## EXERCISE DETAILS
Which lines of the records contain the string "place"? Letter case counts. Find and copy every such line.

____

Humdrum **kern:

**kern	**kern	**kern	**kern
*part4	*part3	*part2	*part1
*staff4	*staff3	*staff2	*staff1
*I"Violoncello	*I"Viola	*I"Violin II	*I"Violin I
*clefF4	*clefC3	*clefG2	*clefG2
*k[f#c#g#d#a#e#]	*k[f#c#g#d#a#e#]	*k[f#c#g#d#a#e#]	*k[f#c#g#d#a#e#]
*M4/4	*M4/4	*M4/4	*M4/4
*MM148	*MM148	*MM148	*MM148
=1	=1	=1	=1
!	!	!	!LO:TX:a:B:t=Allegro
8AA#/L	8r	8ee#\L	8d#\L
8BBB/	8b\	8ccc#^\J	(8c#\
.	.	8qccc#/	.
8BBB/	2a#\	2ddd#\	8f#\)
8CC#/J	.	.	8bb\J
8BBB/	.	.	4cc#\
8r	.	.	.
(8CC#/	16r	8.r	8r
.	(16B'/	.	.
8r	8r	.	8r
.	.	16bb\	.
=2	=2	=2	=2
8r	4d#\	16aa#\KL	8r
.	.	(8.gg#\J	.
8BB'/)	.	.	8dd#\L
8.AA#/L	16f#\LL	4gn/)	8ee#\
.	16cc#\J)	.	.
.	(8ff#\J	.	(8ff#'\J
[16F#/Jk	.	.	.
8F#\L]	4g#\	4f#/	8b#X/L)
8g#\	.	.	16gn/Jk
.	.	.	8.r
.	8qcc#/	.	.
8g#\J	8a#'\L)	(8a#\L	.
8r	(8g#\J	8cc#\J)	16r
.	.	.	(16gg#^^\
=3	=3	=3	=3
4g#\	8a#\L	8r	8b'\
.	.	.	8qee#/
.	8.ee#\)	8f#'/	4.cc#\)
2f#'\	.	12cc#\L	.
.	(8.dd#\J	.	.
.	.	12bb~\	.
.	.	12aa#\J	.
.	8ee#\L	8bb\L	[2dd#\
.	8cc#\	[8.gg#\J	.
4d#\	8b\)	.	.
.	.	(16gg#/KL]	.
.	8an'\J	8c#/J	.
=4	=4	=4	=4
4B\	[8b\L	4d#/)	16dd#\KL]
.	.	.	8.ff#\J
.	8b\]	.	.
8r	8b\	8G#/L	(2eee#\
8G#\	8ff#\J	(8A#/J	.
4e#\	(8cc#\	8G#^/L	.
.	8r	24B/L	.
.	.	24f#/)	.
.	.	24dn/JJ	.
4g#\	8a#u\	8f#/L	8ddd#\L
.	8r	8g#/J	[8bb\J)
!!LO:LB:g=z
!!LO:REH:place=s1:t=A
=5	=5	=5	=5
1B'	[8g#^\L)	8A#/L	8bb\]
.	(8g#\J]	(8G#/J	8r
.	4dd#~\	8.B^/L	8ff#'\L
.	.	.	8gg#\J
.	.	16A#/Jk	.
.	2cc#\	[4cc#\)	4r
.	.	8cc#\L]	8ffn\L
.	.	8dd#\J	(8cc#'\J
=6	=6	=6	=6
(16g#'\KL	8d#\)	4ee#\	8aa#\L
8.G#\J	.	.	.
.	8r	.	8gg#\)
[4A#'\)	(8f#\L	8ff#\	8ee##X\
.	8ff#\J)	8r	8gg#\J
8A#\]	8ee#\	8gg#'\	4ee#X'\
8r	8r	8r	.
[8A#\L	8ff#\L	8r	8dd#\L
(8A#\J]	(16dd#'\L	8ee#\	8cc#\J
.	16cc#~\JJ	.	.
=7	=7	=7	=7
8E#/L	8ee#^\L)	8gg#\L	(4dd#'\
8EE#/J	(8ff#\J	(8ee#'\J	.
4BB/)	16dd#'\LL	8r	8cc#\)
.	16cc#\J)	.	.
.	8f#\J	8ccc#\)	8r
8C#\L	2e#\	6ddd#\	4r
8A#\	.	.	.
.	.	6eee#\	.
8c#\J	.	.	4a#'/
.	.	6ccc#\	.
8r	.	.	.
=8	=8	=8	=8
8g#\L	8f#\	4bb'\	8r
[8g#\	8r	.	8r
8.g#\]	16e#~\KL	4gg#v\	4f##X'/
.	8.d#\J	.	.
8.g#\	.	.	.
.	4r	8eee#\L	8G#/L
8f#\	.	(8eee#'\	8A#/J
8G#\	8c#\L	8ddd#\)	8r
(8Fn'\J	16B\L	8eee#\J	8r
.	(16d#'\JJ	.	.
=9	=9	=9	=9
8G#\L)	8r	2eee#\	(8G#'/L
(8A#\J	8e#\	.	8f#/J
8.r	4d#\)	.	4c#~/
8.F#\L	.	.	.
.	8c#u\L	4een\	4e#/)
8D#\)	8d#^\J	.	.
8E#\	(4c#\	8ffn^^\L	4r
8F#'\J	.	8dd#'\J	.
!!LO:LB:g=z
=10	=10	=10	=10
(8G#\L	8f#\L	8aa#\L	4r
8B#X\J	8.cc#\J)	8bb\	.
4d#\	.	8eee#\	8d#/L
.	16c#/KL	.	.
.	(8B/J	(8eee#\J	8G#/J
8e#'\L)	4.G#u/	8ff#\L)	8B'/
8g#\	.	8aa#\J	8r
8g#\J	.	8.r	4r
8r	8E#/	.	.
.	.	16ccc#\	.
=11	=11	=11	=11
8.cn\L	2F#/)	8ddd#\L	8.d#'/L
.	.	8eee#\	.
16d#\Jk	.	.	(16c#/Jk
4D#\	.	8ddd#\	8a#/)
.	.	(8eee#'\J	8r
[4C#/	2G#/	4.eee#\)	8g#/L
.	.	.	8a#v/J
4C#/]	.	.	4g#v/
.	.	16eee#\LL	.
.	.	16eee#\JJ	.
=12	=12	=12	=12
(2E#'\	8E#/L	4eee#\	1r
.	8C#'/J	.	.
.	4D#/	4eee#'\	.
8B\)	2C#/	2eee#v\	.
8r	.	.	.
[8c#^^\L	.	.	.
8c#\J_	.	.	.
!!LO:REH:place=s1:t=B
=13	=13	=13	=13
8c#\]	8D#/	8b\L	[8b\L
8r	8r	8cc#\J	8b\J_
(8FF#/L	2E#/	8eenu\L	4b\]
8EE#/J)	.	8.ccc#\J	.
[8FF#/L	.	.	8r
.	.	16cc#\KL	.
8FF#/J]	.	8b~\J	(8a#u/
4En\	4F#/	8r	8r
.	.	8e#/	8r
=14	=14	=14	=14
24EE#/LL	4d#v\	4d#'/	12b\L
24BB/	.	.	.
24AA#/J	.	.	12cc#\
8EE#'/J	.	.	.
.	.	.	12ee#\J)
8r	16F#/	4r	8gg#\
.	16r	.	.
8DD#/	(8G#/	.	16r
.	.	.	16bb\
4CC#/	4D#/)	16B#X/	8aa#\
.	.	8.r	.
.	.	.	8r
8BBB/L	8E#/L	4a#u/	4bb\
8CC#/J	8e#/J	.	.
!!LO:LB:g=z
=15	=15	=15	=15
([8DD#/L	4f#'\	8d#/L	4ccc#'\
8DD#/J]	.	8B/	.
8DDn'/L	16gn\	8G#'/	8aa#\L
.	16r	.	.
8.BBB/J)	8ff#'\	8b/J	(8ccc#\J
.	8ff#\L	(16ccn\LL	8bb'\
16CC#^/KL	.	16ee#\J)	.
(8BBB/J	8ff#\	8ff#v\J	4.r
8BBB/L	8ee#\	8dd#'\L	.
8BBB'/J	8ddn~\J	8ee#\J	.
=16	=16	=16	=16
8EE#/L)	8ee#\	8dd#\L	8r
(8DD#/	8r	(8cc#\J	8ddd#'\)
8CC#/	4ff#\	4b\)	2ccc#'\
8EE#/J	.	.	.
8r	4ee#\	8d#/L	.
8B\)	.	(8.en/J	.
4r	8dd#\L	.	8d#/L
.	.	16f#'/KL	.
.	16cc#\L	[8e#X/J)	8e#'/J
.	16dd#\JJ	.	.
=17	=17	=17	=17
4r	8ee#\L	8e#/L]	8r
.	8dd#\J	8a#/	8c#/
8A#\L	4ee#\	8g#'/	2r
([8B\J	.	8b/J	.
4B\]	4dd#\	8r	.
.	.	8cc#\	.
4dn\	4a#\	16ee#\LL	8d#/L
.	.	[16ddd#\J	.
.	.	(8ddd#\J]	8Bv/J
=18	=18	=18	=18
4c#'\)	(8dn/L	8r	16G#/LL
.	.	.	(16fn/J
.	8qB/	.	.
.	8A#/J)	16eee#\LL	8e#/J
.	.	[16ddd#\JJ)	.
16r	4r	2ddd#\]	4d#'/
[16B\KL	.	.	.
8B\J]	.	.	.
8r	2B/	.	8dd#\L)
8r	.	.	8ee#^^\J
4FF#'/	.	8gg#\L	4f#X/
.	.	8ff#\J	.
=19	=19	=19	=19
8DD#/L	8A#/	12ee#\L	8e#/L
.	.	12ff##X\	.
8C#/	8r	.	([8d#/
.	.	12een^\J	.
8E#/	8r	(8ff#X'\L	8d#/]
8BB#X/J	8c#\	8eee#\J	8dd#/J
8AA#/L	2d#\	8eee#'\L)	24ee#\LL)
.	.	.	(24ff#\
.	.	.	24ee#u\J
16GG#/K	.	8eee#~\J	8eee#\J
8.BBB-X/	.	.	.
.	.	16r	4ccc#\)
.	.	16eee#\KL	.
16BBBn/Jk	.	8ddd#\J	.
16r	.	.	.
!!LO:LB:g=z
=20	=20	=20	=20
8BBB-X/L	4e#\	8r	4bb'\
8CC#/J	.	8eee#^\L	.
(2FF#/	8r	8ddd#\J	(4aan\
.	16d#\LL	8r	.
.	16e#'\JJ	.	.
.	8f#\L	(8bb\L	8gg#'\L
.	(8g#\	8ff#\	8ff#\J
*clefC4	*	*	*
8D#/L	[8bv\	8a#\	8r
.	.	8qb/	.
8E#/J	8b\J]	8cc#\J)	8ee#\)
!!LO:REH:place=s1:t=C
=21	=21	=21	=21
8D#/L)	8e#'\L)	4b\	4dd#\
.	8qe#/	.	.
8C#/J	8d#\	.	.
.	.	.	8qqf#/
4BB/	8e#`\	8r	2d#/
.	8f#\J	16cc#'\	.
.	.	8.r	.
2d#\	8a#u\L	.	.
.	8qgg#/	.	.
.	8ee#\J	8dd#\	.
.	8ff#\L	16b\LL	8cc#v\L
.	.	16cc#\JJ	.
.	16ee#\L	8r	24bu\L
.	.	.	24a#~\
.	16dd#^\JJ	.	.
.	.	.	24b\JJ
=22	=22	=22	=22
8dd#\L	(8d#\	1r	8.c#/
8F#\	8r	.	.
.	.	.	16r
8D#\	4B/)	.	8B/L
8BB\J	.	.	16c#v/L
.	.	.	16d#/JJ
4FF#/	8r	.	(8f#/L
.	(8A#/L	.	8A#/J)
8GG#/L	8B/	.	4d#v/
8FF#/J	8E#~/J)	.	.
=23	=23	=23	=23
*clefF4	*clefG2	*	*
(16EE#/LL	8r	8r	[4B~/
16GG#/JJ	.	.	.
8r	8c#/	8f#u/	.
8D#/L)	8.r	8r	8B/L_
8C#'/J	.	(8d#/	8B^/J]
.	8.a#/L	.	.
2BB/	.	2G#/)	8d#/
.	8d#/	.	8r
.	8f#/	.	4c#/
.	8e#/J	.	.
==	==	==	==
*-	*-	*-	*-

____

## OUTPUT OF THE EXERCISE
!!LO:REH:place=s1:t=A
!!LO:REH:place=s1:t=B
!!LO:REH:place=s1:t=C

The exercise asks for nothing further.